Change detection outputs
------------------------------------------------

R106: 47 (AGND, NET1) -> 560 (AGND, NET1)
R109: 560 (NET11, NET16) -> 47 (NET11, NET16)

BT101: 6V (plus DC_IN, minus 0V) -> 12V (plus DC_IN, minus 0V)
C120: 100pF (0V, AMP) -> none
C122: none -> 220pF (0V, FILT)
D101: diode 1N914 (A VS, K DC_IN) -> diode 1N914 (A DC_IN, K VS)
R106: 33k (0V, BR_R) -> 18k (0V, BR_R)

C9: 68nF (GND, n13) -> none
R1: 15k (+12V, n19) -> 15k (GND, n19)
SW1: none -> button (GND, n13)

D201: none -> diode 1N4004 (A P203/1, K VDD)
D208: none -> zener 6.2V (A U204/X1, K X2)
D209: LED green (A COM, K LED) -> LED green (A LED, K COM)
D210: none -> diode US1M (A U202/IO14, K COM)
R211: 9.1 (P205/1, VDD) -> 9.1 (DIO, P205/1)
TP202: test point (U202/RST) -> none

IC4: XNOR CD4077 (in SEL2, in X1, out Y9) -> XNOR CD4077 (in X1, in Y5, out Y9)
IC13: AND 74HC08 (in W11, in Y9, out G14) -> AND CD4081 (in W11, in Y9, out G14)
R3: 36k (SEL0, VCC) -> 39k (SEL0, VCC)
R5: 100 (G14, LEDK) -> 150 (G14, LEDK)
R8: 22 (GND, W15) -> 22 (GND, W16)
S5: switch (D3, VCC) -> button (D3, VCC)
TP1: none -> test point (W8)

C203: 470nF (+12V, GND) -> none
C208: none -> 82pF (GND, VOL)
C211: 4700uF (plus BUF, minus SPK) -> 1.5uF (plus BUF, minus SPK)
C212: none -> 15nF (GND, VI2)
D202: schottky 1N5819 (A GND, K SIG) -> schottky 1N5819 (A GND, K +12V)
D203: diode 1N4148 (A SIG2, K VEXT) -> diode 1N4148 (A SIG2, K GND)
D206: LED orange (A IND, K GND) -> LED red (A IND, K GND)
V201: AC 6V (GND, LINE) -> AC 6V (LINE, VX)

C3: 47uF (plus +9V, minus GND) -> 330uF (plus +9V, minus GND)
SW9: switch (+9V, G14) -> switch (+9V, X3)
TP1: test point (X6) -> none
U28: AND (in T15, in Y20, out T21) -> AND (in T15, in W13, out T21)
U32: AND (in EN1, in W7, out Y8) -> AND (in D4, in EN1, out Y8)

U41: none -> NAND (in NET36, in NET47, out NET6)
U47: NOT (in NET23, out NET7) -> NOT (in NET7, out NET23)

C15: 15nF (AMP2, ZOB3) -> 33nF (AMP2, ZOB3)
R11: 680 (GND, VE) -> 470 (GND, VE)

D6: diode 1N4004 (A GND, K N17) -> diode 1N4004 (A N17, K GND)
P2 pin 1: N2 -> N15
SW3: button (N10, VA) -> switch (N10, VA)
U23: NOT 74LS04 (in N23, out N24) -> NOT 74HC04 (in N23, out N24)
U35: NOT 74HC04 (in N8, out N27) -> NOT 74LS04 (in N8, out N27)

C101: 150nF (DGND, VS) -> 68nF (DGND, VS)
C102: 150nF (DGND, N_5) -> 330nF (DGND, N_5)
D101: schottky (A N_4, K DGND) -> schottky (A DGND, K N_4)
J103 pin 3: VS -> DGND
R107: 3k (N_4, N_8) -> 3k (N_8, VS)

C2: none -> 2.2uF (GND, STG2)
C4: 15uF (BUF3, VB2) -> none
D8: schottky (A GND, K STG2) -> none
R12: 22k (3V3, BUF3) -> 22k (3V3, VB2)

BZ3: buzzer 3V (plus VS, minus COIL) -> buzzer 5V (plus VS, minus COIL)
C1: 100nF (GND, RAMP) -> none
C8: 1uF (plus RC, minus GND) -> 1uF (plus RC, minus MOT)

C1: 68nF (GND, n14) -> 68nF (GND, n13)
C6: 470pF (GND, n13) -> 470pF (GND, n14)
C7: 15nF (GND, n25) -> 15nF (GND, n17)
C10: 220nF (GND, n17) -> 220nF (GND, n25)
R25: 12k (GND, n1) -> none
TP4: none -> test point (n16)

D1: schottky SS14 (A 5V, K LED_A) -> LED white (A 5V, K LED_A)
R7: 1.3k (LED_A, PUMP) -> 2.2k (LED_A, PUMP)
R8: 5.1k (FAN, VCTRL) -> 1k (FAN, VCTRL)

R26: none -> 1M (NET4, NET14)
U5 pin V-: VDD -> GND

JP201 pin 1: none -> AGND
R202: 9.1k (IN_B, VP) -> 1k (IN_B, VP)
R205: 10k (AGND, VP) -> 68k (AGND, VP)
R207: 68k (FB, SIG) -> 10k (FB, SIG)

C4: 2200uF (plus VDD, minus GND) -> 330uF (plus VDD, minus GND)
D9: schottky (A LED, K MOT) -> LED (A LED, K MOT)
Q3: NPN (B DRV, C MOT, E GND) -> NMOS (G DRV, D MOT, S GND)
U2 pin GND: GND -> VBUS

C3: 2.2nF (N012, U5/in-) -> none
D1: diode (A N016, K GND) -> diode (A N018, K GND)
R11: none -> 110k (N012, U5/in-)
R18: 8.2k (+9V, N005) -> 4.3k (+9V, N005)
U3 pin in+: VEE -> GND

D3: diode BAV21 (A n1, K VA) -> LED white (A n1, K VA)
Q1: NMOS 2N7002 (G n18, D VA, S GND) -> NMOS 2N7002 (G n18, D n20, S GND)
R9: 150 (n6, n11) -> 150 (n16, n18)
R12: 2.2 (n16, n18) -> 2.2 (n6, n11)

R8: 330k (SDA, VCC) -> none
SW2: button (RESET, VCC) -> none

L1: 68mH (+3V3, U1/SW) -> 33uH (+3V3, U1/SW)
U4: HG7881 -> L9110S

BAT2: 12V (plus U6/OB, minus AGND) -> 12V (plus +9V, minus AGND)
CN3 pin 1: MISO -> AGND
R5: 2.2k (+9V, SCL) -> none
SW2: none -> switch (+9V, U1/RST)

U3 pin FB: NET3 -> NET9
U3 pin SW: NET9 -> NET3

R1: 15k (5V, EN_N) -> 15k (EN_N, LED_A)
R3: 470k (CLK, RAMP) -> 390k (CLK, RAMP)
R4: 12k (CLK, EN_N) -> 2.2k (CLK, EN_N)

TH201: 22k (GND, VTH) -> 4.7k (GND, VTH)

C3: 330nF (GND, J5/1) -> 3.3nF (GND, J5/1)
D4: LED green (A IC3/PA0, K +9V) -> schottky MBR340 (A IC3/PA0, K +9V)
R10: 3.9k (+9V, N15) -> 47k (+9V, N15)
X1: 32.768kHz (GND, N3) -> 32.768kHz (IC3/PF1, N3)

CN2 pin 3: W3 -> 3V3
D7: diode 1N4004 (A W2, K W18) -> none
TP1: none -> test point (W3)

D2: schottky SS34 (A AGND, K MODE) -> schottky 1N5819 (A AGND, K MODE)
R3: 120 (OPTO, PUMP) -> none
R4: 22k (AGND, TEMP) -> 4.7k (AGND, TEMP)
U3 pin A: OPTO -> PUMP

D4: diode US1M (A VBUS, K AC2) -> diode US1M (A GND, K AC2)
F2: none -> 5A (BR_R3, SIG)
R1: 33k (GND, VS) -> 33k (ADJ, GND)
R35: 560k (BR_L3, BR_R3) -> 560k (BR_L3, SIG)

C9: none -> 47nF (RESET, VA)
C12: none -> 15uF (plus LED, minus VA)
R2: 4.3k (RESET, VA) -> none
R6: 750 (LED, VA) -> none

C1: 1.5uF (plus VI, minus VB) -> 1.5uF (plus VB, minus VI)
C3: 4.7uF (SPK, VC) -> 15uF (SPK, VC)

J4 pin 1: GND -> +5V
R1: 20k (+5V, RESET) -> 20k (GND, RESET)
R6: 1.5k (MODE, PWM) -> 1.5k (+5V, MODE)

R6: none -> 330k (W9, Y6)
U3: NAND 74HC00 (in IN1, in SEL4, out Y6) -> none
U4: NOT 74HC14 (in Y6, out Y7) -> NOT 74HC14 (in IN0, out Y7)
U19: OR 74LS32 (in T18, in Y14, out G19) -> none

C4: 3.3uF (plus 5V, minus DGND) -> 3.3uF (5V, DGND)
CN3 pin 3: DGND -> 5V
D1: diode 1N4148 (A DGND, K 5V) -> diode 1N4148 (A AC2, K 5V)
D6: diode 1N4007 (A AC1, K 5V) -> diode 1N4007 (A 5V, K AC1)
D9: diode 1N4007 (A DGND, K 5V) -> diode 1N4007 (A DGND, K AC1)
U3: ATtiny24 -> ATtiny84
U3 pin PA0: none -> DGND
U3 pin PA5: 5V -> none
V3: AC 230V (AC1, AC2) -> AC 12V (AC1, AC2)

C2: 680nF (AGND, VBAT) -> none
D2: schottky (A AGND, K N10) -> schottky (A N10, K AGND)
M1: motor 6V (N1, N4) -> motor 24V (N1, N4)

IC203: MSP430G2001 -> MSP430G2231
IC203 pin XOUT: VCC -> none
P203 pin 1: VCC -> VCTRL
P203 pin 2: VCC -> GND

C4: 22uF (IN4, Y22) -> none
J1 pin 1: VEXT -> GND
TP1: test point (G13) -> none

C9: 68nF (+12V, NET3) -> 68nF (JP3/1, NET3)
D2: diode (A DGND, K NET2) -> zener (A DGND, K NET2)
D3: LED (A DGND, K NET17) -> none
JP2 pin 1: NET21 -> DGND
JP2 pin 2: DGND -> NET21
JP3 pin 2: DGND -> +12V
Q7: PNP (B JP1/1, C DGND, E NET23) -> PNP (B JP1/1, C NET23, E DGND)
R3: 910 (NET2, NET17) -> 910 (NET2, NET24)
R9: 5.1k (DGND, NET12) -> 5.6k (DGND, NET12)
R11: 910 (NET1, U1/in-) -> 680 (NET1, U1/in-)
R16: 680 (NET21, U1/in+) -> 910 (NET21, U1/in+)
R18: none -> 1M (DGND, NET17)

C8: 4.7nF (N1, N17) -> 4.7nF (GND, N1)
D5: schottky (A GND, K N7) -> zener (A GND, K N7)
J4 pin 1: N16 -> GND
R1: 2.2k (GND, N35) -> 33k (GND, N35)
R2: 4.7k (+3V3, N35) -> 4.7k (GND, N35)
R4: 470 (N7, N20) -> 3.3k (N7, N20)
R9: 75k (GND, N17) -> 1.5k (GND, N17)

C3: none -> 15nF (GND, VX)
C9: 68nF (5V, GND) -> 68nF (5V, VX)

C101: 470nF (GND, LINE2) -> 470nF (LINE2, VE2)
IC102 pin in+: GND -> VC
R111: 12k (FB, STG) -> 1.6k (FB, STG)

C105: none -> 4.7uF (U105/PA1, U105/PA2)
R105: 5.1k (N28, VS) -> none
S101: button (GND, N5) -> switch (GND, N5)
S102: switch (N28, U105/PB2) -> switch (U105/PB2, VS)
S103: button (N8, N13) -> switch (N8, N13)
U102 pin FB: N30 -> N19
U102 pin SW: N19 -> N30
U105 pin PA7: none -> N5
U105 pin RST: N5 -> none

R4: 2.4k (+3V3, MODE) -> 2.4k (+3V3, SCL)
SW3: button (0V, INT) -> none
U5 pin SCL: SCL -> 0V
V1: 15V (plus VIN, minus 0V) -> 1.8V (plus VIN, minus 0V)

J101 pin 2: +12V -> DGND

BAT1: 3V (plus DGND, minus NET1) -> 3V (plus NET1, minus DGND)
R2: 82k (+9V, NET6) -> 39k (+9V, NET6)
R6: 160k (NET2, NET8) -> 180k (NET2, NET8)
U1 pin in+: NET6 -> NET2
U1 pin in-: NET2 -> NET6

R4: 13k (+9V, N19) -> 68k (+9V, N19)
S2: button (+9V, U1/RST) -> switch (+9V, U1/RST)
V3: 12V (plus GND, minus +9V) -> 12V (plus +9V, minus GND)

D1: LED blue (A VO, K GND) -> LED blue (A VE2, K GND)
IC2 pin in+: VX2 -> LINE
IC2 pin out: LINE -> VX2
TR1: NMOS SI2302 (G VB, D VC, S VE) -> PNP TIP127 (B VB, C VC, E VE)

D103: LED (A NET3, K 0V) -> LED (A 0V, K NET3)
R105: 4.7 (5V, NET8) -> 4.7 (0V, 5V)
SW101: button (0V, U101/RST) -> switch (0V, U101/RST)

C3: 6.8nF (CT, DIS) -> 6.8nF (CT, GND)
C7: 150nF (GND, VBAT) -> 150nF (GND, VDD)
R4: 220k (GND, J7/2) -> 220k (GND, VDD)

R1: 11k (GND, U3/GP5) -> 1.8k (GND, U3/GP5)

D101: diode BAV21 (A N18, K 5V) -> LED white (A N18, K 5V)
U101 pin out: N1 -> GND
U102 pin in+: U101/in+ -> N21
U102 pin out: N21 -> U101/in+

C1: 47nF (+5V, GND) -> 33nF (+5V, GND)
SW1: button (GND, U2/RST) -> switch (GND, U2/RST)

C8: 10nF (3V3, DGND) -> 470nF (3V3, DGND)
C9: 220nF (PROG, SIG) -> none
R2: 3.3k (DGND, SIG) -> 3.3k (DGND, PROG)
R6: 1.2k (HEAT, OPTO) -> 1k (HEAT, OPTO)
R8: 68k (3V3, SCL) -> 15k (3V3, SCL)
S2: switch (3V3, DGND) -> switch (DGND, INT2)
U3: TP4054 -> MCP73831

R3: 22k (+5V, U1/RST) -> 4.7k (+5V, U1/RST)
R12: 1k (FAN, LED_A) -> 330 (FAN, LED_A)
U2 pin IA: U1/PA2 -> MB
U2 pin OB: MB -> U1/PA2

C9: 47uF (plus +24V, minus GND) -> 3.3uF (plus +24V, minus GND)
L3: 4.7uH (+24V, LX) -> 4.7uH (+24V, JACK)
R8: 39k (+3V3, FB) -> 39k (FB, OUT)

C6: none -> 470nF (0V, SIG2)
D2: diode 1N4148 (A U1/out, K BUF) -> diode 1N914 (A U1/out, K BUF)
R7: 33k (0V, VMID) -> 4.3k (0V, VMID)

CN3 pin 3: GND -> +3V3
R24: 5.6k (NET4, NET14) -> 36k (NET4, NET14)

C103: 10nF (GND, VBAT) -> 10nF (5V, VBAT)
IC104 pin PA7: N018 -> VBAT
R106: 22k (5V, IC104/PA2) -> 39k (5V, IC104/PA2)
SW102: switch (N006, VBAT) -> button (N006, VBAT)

------------------------------------------------

— The task —
Each line from the top of the records above through the line containing "R211: 9.1 (P205/1, VDD) -> 9.1 (DIO, P205/1)" needs to be transcribed exactly, and no line after it.

— Output for this task —
R106: 47 (AGND, NET1) -> 560 (AGND, NET1)
R109: 560 (NET11, NET16) -> 47 (NET11, NET16)

BT101: 6V (plus DC_IN, minus 0V) -> 12V (plus DC_IN, minus 0V)
C120: 100pF (0V, AMP) -> none
C122: none -> 220pF (0V, FILT)
D101: diode 1N914 (A VS, K DC_IN) -> diode 1N914 (A DC_IN, K VS)
R106: 33k (0V, BR_R) -> 18k (0V, BR_R)

C9: 68nF (GND, n13) -> none
R1: 15k (+12V, n19) -> 15k (GND, n19)
SW1: none -> button (GND, n13)

D201: none -> diode 1N4004 (A P203/1, K VDD)
D208: none -> zener 6.2V (A U204/X1, K X2)
D209: LED green (A COM, K LED) -> LED green (A LED, K COM)
D210: none -> diode US1M (A U202/IO14, K COM)
R211: 9.1 (P205/1, VDD) -> 9.1 (DIO, P205/1)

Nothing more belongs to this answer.